● WHAT THIS TASK INVOLVES
The data should be duplicated exactly, with every word kept as it is.

● DATASET EXTRACT
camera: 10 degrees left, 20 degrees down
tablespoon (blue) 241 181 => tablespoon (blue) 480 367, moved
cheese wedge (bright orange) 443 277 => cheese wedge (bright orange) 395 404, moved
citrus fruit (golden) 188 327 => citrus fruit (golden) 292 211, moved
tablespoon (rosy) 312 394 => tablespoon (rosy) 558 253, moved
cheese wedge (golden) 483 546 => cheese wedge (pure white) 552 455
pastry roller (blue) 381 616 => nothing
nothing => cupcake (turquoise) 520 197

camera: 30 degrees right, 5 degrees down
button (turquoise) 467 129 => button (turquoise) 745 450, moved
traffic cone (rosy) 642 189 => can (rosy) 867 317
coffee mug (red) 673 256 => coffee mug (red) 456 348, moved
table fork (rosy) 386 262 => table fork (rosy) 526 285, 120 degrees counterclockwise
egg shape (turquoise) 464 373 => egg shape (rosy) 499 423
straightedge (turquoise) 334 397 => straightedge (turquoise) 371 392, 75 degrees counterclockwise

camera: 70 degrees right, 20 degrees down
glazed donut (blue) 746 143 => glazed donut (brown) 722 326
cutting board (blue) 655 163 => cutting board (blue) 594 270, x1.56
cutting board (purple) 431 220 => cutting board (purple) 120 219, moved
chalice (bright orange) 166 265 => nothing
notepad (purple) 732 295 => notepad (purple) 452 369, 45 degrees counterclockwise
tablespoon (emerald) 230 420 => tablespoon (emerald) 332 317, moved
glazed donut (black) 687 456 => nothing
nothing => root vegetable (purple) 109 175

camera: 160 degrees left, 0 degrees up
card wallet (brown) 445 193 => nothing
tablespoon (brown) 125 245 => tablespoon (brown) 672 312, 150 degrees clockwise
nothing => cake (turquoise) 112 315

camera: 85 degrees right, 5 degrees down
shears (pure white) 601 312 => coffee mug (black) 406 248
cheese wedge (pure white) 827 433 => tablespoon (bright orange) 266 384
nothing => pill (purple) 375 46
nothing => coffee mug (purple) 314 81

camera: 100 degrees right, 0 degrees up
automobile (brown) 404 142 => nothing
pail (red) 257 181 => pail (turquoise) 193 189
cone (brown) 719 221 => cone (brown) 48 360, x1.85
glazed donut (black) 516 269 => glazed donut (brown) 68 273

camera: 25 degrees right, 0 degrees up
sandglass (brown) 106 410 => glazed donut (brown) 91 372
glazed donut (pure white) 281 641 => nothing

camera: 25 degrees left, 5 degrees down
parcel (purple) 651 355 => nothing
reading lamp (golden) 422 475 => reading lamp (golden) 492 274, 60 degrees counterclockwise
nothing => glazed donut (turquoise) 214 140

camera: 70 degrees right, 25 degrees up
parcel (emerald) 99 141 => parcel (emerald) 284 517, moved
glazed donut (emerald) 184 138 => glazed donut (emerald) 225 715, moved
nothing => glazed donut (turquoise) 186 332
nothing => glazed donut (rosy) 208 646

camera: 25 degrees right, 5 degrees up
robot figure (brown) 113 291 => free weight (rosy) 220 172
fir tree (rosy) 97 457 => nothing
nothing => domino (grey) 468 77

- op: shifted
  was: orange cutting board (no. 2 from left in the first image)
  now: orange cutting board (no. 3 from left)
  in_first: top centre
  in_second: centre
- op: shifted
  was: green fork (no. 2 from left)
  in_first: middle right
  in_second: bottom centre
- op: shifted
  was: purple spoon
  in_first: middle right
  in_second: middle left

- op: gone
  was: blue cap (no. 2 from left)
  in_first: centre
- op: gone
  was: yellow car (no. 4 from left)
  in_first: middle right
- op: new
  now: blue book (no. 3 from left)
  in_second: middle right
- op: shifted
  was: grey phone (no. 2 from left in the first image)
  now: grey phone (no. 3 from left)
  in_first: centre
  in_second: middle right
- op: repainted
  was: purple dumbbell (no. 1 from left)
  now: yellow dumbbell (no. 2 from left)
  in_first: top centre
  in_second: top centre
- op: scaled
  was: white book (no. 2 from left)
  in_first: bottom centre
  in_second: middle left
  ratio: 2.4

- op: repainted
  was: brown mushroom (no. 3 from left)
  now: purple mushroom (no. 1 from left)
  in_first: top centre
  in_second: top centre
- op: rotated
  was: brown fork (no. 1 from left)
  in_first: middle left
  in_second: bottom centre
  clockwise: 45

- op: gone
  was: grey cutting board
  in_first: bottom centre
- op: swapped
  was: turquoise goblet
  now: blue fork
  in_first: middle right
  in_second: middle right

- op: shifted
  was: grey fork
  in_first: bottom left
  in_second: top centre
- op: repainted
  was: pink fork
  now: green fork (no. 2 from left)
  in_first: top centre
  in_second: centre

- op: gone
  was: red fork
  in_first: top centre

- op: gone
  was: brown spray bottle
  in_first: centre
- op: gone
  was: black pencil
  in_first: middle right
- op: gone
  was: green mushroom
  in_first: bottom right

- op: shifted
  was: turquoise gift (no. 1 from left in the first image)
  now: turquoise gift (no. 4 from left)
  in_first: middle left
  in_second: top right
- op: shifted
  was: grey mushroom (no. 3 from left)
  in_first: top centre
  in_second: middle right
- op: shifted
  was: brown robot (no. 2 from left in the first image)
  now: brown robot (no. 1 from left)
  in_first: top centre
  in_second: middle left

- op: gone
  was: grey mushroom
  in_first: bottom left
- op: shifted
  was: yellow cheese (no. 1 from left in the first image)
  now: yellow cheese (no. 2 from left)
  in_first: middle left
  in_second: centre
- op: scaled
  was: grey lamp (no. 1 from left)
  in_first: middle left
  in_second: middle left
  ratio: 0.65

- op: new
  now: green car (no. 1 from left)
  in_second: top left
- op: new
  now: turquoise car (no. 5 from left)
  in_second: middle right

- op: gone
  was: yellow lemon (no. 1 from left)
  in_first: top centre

● FINISHED TASK
camera: 10 degrees left, 20 degrees down
tablespoon (blue) 241 181 => tablespoon (blue) 480 367, moved
cheese wedge (bright orange) 443 277 => cheese wedge (bright orange) 395 404, moved
citrus fruit (golden) 188 327 => citrus fruit (golden) 292 211, moved
tablespoon (rosy) 312 394 => tablespoon (rosy) 558 253, moved
cheese wedge (golden) 483 546 => cheese wedge (pure white) 552 455
pastry roller (blue) 381 616 => nothing
nothing => cupcake (turquoise) 520 197

camera: 30 degrees right, 5 degrees down
button (turquoise) 467 129 => button (turquoise) 745 450, moved
traffic cone (rosy) 642 189 => can (rosy) 867 317
coffee mug (red) 673 256 => coffee mug (red) 456 348, moved
table fork (rosy) 386 262 => table fork (rosy) 526 285, 120 degrees counterclockwise
egg shape (turquoise) 464 373 => egg shape (rosy) 499 423
straightedge (turquoise) 334 397 => straightedge (turquoise) 371 392, 75 degrees counterclockwise

camera: 70 degrees right, 20 degrees down
glazed donut (blue) 746 143 => glazed donut (brown) 722 326
cutting board (blue) 655 163 => cutting board (blue) 594 270, x1.56
cutting board (purple) 431 220 => cutting board (purple) 120 219, moved
chalice (bright orange) 166 265 => nothing
notepad (purple) 732 295 => notepad (purple) 452 369, 45 degrees counterclockwise
tablespoon (emerald) 230 420 => tablespoon (emerald) 332 317, moved
glazed donut (black) 687 456 => nothing
nothing => root vegetable (purple) 109 175

camera: 160 degrees left, 0 degrees up
card wallet (brown) 445 193 => nothing
tablespoon (brown) 125 245 => tablespoon (brown) 672 312, 150 degrees clockwise
nothing => cake (turquoise) 112 315

camera: 85 degrees right, 5 degrees down
shears (pure white) 601 312 => coffee mug (black) 406 248
cheese wedge (pure white) 827 433 => tablespoon (bright orange) 266 384
nothing => pill (purple) 375 46
nothing => coffee mug (purple) 314 81

camera: 100 degrees right, 0 degrees up
automobile (brown) 404 142 => nothing
pail (red) 257 181 => pail (turquoise) 193 189
cone (brown) 719 221 => cone (brown) 48 360, x1.85
glazed donut (black) 516 269 => glazed donut (brown) 68 273

camera: 25 degrees right, 0 degrees up
sandglass (brown) 106 410 => glazed donut (brown) 91 372
glazed donut (pure white) 281 641 => nothing

camera: 25 degrees left, 5 degrees down
parcel (purple) 651 355 => nothing
reading lamp (golden) 422 475 => reading lamp (golden) 492 274, 60 degrees counterclockwise
nothing => glazed donut (turquoise) 214 140

camera: 70 degrees right, 25 degrees up
parcel (emerald) 99 141 => parcel (emerald) 284 517, moved
glazed donut (emerald) 184 138 => glazed donut (emerald) 225 715, moved
nothing => glazed donut (turquoise) 186 332
nothing => glazed donut (rosy) 208 646

camera: 25 degrees right, 5 degrees up
robot figure (brown) 113 291 => free weight (rosy) 220 172
fir tree (rosy) 97 457 => nothing
nothing => domino (grey) 468 77

- op: shifted
  was: orange cutting board (no. 2 from left in the first image)
  now: orange cutting board (no. 3 from left)
  in_first: top centre
  in_second: centre
- op: shifted
  was: green fork (no. 2 from left)
  in_first: middle right
  in_second: bottom centre
- op: shifted
  was: purple spoon
  in_first: middle right
  in_second: middle left

- op: gone
  was: blue cap (no. 2 from left)
  in_first: centre
- op: gone
  was: yellow car (no. 4 from left)
  in_first: middle right
- op: new
  now: blue book (no. 3 from left)
  in_second: middle right
- op: shifted
  was: grey phone (no. 2 from left in the first image)
  now: grey phone (no. 3 from left)
  in_first: centre
  in_second: middle right
- op: repainted
  was: purple dumbbell (no. 1 from left)
  now: yellow dumbbell (no. 2 from left)
  in_first: top centre
  in_second: top centre
- op: scaled
  was: white book (no. 2 from left)
  in_first: bottom centre
  in_second: middle left
  ratio: 2.4

- op: repainted
  was: brown mushroom (no. 3 from left)
  now: purple mushroom (no. 1 from left)
  in_first: top centre
  in_second: top centre
- op: rotated
  was: brown fork (no. 1 from left)
  in_first: middle left
  in_second: bottom centre
  clockwise: 45

- op: gone
  was: grey cutting board
  in_first: bottom centre
- op: swapped
  was: turquoise goblet
  now: blue fork
  in_first: middle right
  in_second: middle right

- op: shifted
  was: grey fork
  in_first: bottom left
  in_second: top centre
- op: repainted
  was: pink fork
  now: green fork (no. 2 from left)
  in_first: top centre
  in_second: centre

- op: gone
  was: red fork
  in_first: top centre

- op: gone
  was: brown spray bottle
  in_first: centre
- op: gone
  was: black pencil
  in_first: middle right
- op: gone
  was: green mushroom
  in_first: bottom right

- op: shifted
  was: turquoise gift (no. 1 from left in the first image)
  now: turquoise gift (no. 4 from left)
  in_first: middle left
  in_second: top right
- op: shifted
  was: grey mushroom (no. 3 from left)
  in_first: top centre
  in_second: middle right
- op: shifted
  was: brown robot (no. 2 from left in the first image)
  now: brown robot (no. 1 from left)
  in_first: top centre
  in_second: middle left

- op: gone
  was: grey mushroom
  in_first: bottom left
- op: shifted
  was: yellow cheese (no. 1 from left in the first image)
  now: yellow cheese (no. 2 from left)
  in_first: middle left
  in_second: centre
- op: scaled
  was: grey lamp (no. 1 from left)
  in_first: middle left
  in_second: middle left
  ratio: 0.65

- op: new
  now: green car (no. 1 from left)
  in_second: top left
- op: new
  now: turquoise car (no. 5 from left)
  in_second: middle right

- op: gone
  was: yellow lemon (no. 1 from left)
  in_first: top centre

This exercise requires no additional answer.